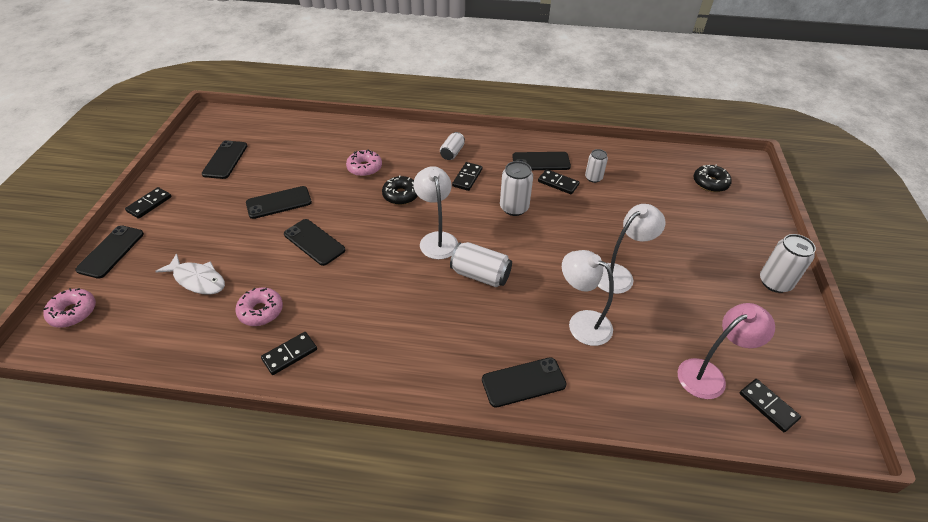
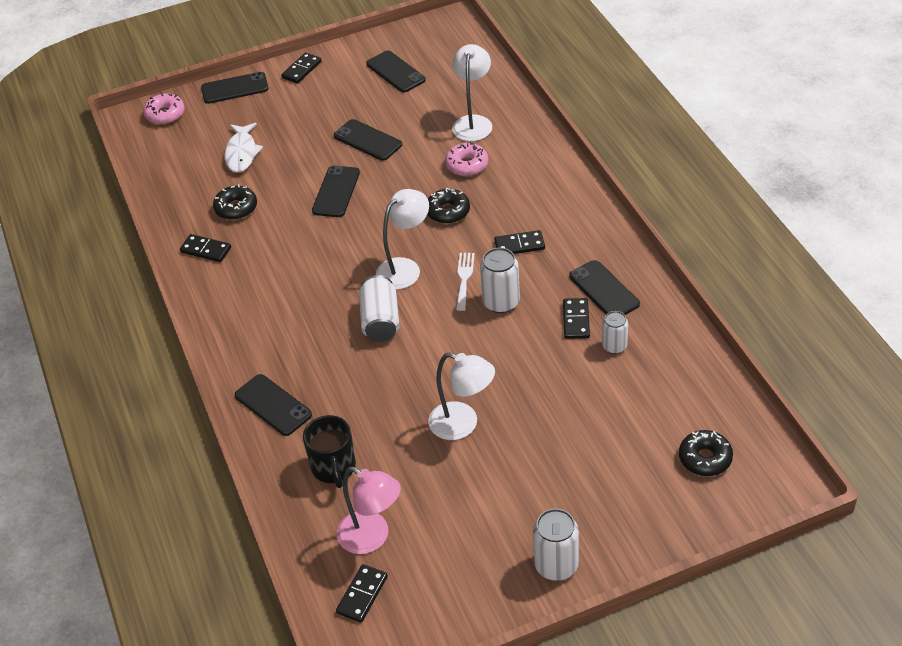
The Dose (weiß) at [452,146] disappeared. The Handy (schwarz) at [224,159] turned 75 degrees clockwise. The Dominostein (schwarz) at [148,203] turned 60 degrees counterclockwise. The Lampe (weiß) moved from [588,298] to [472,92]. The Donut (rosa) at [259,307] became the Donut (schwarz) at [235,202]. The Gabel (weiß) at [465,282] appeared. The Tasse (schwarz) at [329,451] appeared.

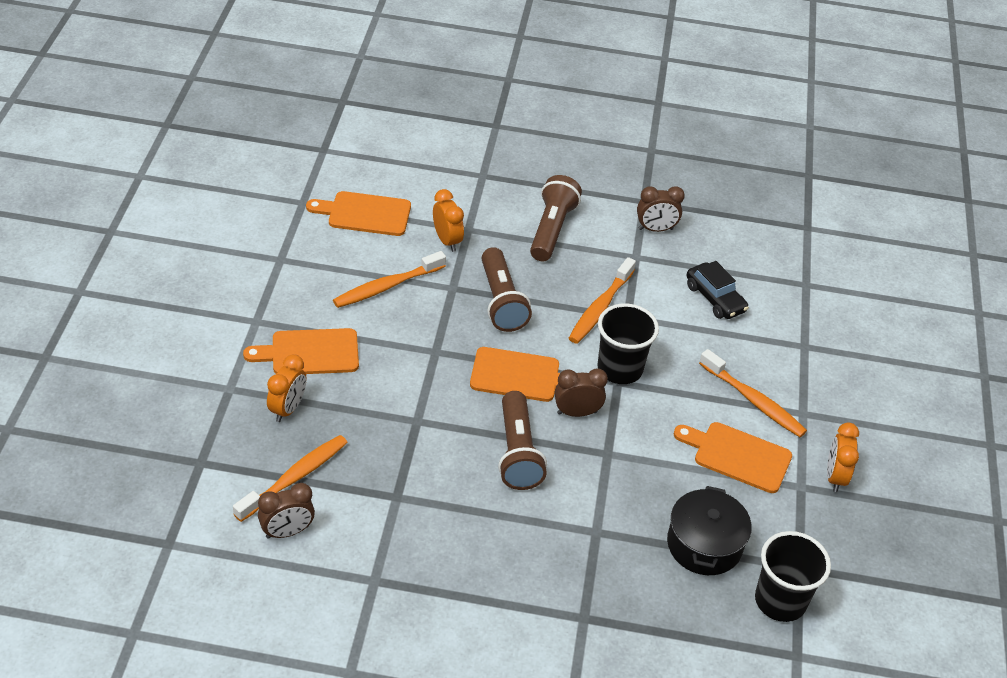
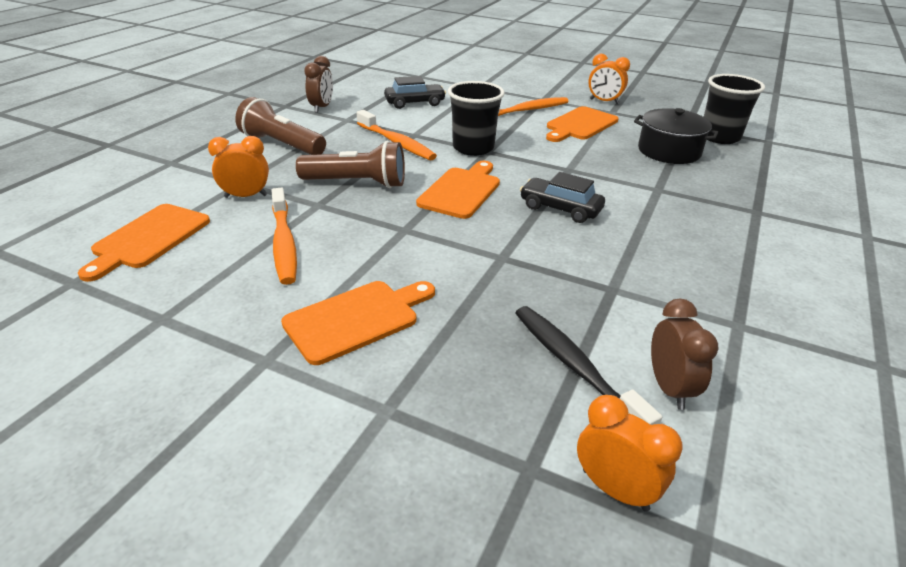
The Schneidebrett (orange) at [301,351] turned 135 degrees counterclockwise. The Wecker (orange) moved from [286,388] to [630,453]. The Wecker (braun) at [581,393] disappeared. The Taschenlampe (braun) at [522,440] was replaced by the Auto (schwarz) at [562,197]. The Zahnbürste (orange) at [290,478] became the Zahnbürste (schwarz) at [589,365].

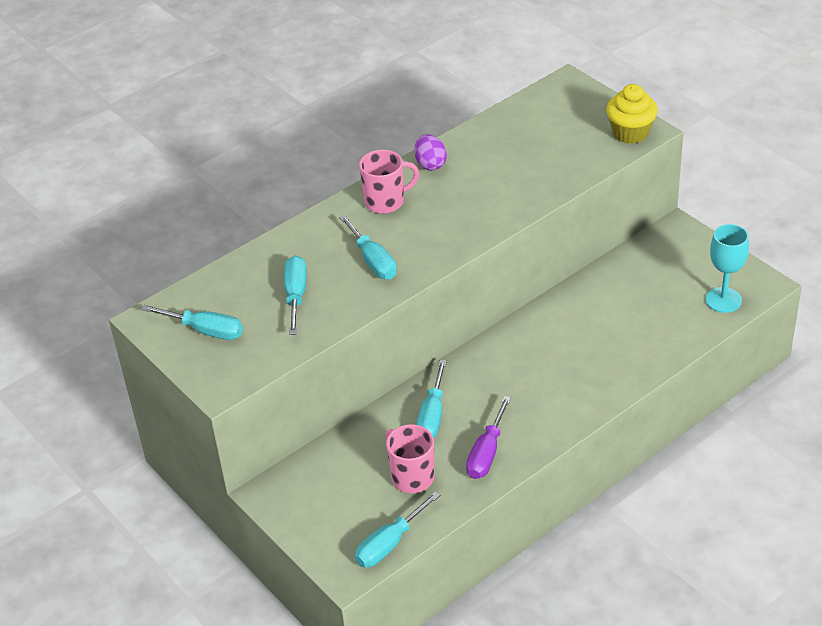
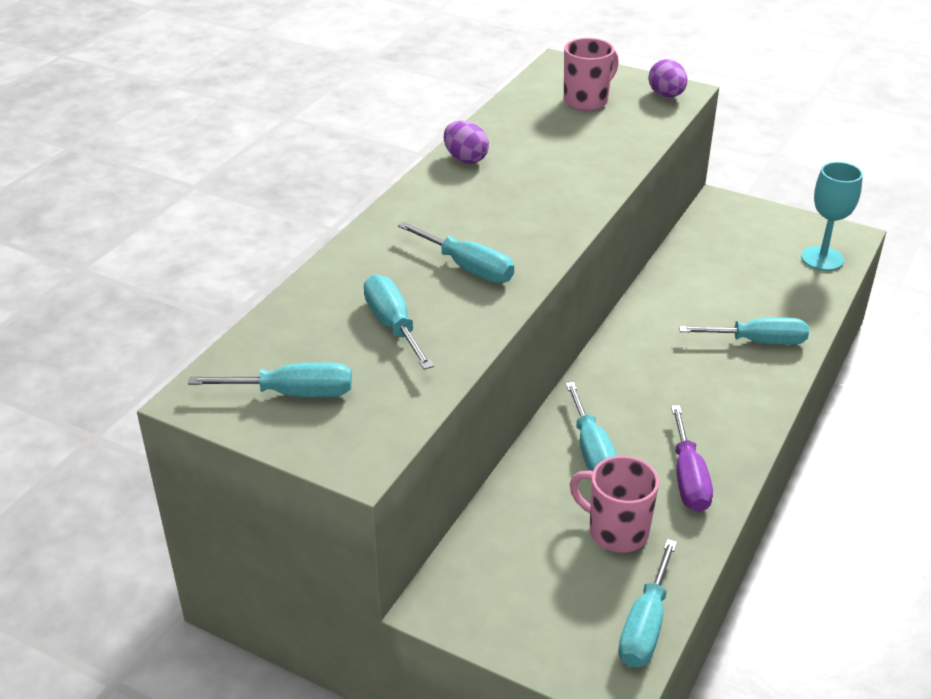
The Muffin (gelb) at [632,114] was replaced by the Ei (lila) at [667,78]. The Tasse (rosa) moved from [389,182] to [591,74]. The Schraubenzieher (türkis) at [744,331] appeared.

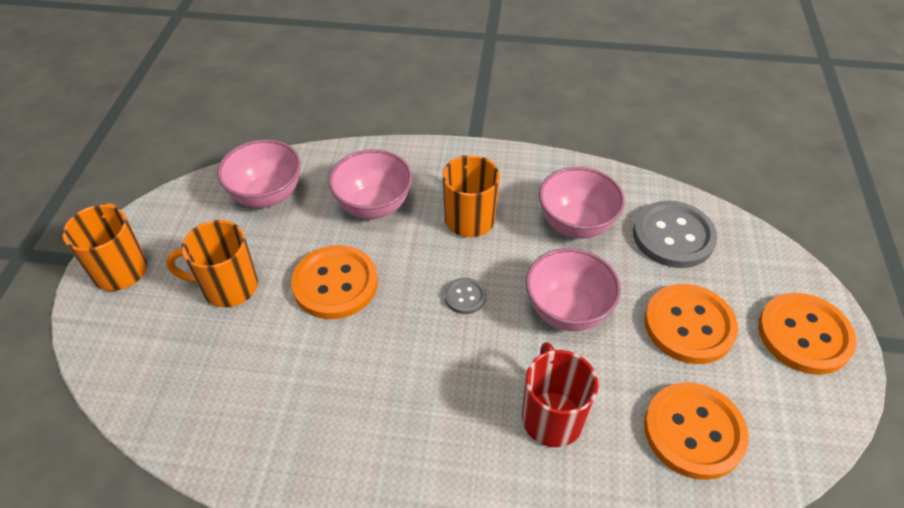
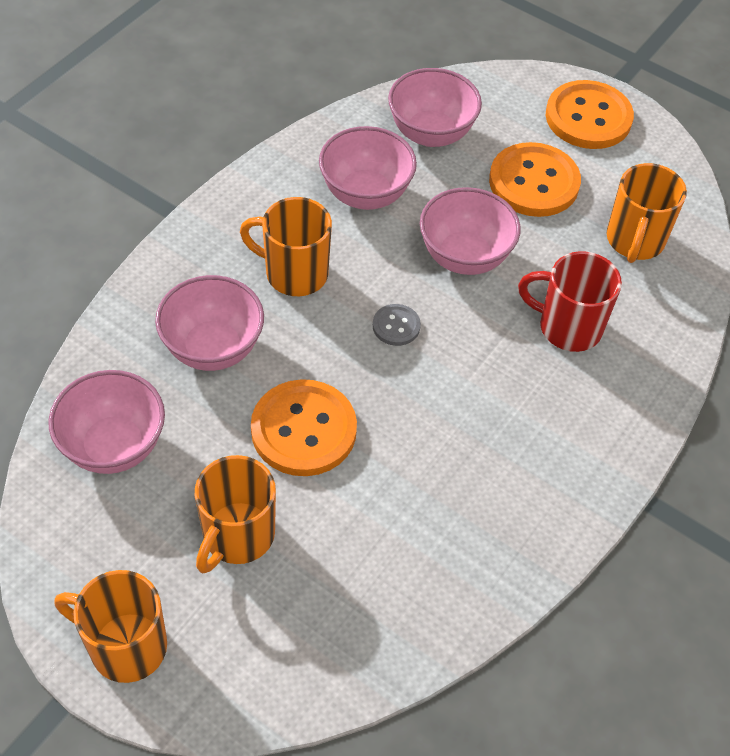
The Knopf (grau) at [675,234] was replaced by the Schüssel (rosa) at [435,107]. The Knopf (orange) at [696,431] was replaced by the Tasse (orange) at [646,213].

▬▬▬▬▬▬

▶ **Assigned task**
For the material above, repeat each line exactly and leave out the pictures.

▶ **Expected answer**
The Dose (weiß) at [452,146] disappeared. The Handy (schwarz) at [224,159] turned 75 degrees clockwise. The Dominostein (schwarz) at [148,203] turned 60 degrees counterclockwise. The Lampe (weiß) moved from [588,298] to [472,92]. The Donut (rosa) at [259,307] became the Donut (schwarz) at [235,202]. The Gabel (weiß) at [465,282] appeared. The Tasse (schwarz) at [329,451] appeared.

The Schneidebrett (orange) at [301,351] turned 135 degrees counterclockwise. The Wecker (orange) moved from [286,388] to [630,453]. The Wecker (braun) at [581,393] disappeared. The Taschenlampe (braun) at [522,440] was replaced by the Auto (schwarz) at [562,197]. The Zahnbürste (orange) at [290,478] became the Zahnbürste (schwarz) at [589,365].

The Muffin (gelb) at [632,114] was replaced by the Ei (lila) at [667,78]. The Tasse (rosa) moved from [389,182] to [591,74]. The Schraubenzieher (türkis) at [744,331] appeared.

The Knopf (grau) at [675,234] was replaced by the Schüssel (rosa) at [435,107]. The Knopf (orange) at [696,431] was replaced by the Tasse (orange) at [646,213].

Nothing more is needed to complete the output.